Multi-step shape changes

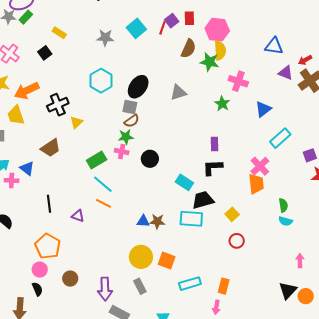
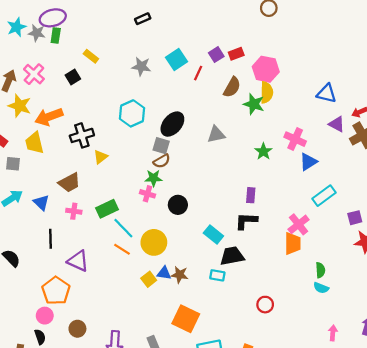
green rectangle: (26, 17) -> (56, 35), turned -40
red rectangle: (189, 18) -> (236, 54), turned 64
red line: (162, 28) -> (198, 73), moved
pink cross: (238, 81) -> (295, 139), moved
green rectangle: (97, 160) -> (107, 209), moved
pink cross: (12, 181) -> (74, 211), moved
black line: (49, 204) -> (51, 239), moved
yellow square: (232, 214) -> (149, 279), moved
purple triangle: (78, 216) -> (78, 261), moved, size x1.5
cyan rectangle: (191, 219) -> (217, 275), size x0.6
yellow circle: (141, 257) -> (154, 242), moved
orange square: (167, 260) -> (186, 319), size x1.4

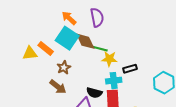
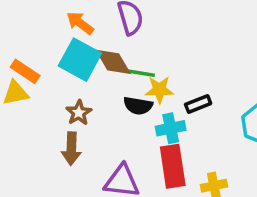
orange rectangle: (46, 48) -> (25, 71), moved
brown arrow: (58, 87) -> (71, 149), turned 60
black semicircle: (94, 93) -> (138, 106), moved

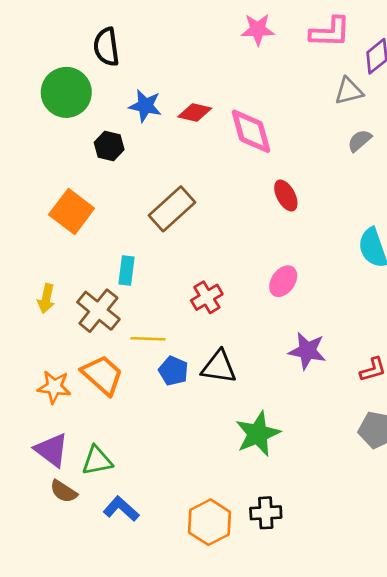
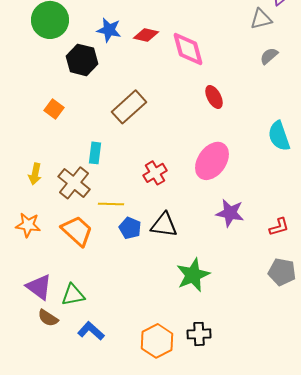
black hexagon: (109, 146) -> (82, 60), size x1.4
orange square: (72, 212) -> (54, 109), size x0.6
pink ellipse: (283, 281) -> (212, 161), size x1.6
orange star: (54, 387) -> (28, 225), moved

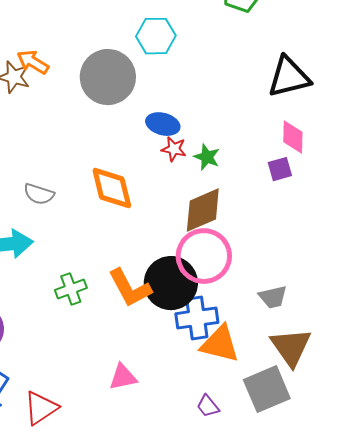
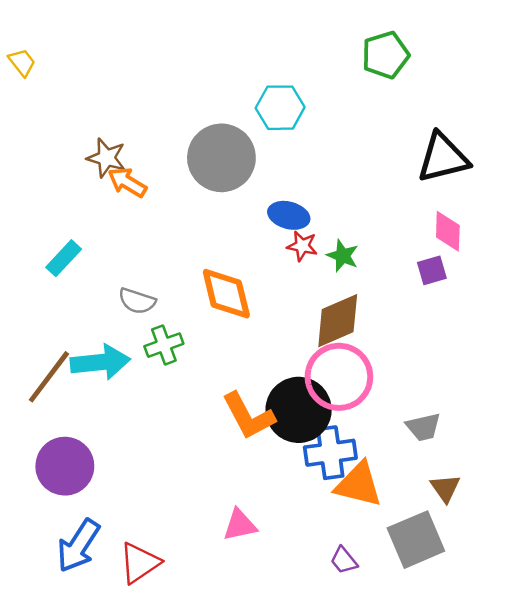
orange arrow: (33, 62) -> (127, 182), moved
green cross: (71, 289) -> (164, 345), moved
brown triangle: (291, 347) -> (445, 488), size x0.6

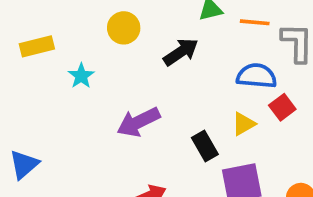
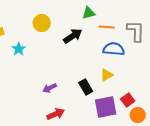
orange line: (255, 22) -> (107, 27), moved
red square: (282, 107) -> (128, 100), moved
purple arrow: (138, 122) -> (50, 88), moved, size x0.6

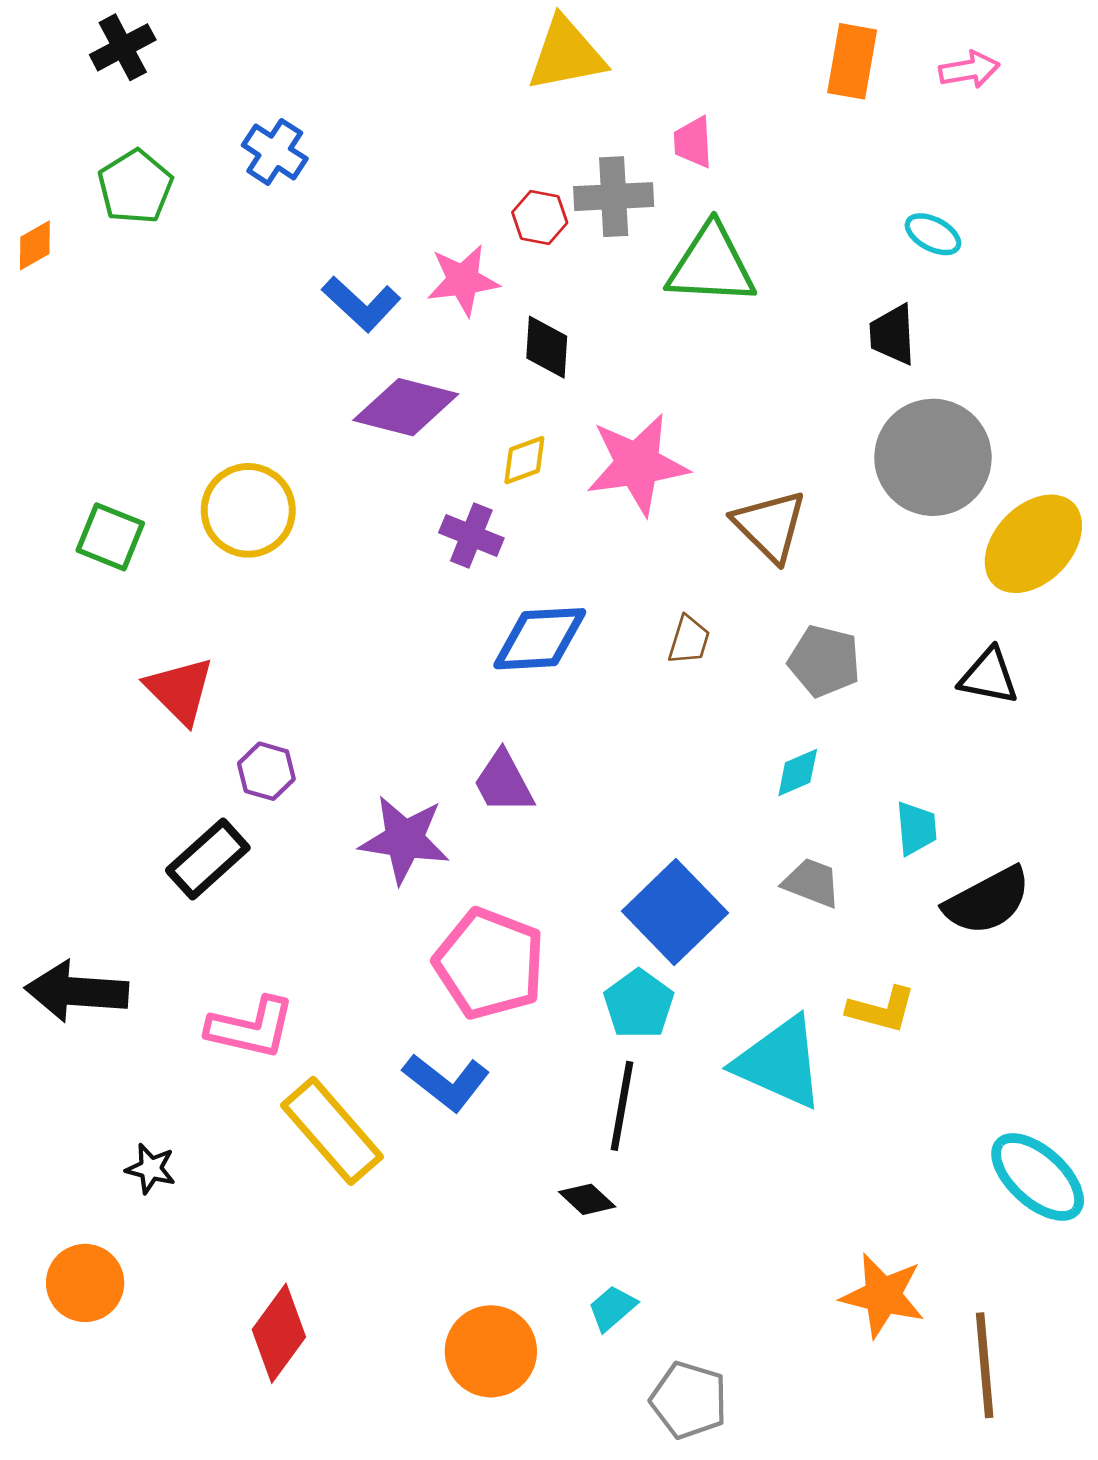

**Directions for this task**
Keep the pictures out, and write out the rest of the data above word for word.

**Output below**
green rectangle: (26, 17) -> (56, 35), turned -40
red rectangle: (189, 18) -> (236, 54), turned 64
red line: (162, 28) -> (198, 73), moved
pink cross: (238, 81) -> (295, 139), moved
green rectangle: (97, 160) -> (107, 209), moved
pink cross: (12, 181) -> (74, 211), moved
black line: (49, 204) -> (51, 239), moved
yellow square: (232, 214) -> (149, 279), moved
purple triangle: (78, 216) -> (78, 261), moved, size x1.5
cyan rectangle: (191, 219) -> (217, 275), size x0.6
yellow circle: (141, 257) -> (154, 242), moved
orange square: (167, 260) -> (186, 319), size x1.4

orange rectangle: (46, 48) -> (25, 71), moved
brown arrow: (58, 87) -> (71, 149), turned 60
black semicircle: (94, 93) -> (138, 106), moved

black hexagon: (109, 146) -> (82, 60), size x1.4
orange square: (72, 212) -> (54, 109), size x0.6
pink ellipse: (283, 281) -> (212, 161), size x1.6
orange star: (54, 387) -> (28, 225), moved

orange arrow: (33, 62) -> (127, 182), moved
green cross: (71, 289) -> (164, 345), moved
brown triangle: (291, 347) -> (445, 488), size x0.6

orange line: (255, 22) -> (107, 27), moved
red square: (282, 107) -> (128, 100), moved
purple arrow: (138, 122) -> (50, 88), moved, size x0.6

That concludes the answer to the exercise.